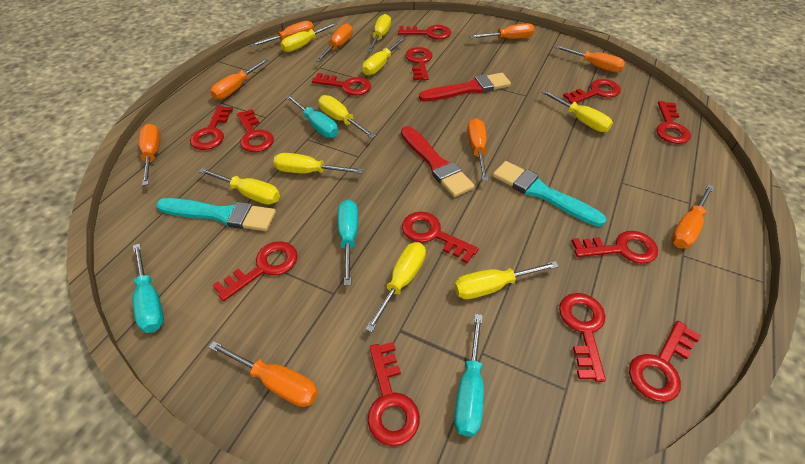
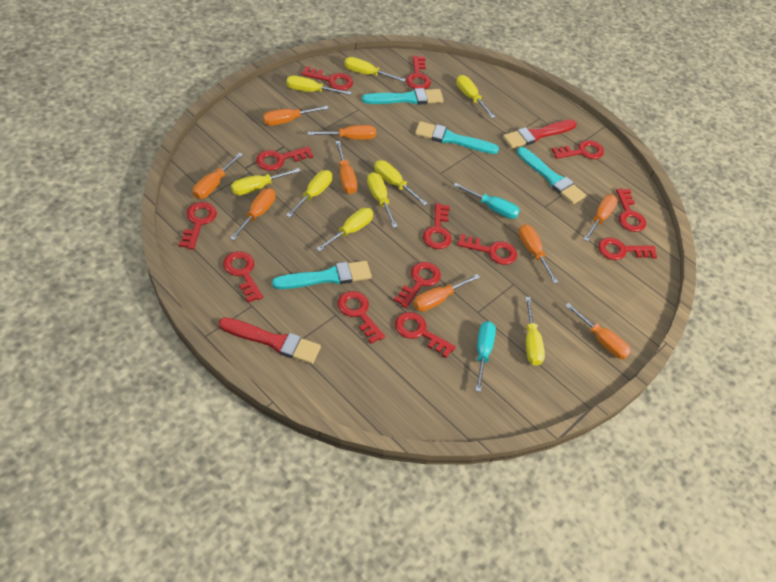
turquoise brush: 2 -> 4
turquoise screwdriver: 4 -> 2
_ _ _ _
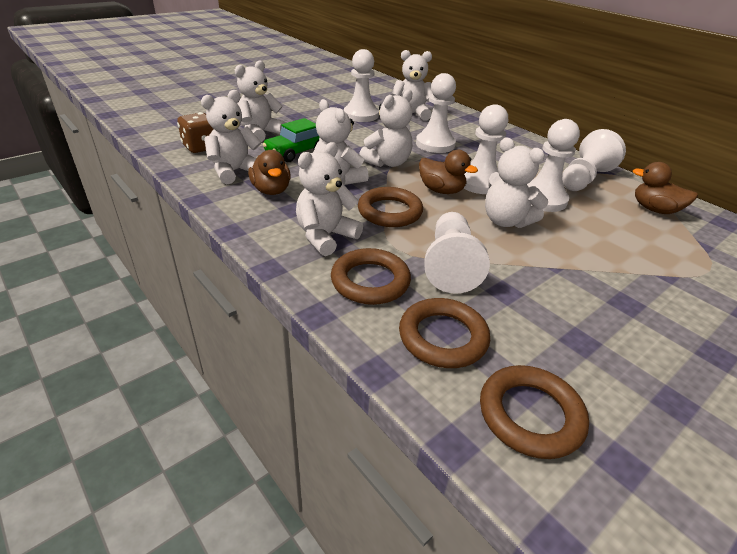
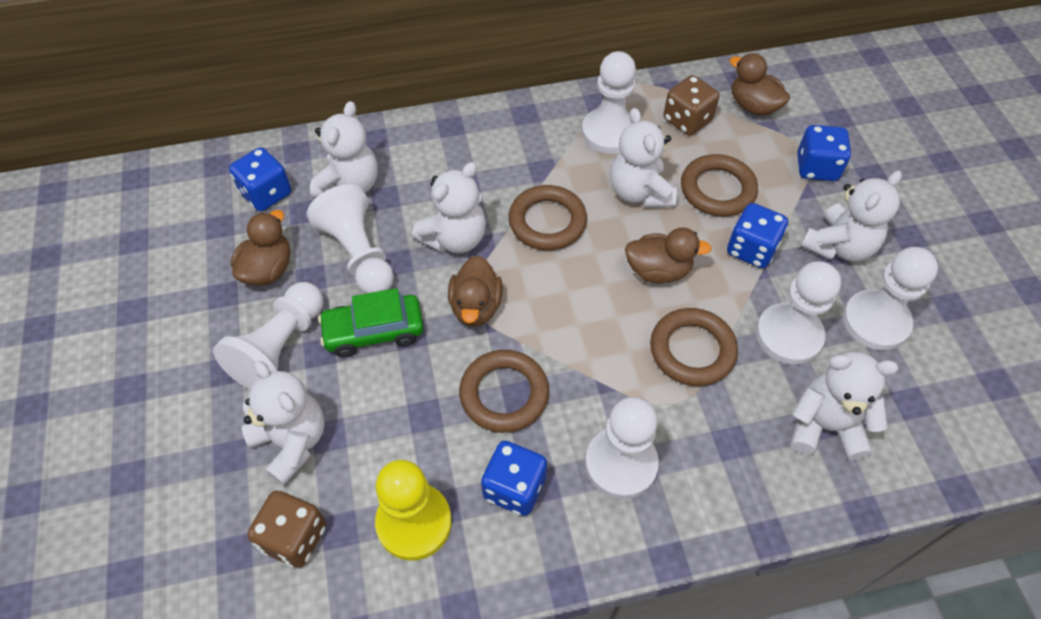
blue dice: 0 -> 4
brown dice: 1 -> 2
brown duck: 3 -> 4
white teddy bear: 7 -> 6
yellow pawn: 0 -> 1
_ _ _ _
> [HOW TO COMPLETE THIS TASK] Go through the entries and copy every line that has "turquoise".

> [THE ANSWER]
turquoise brush: 2 -> 4
turquoise screwdriver: 4 -> 2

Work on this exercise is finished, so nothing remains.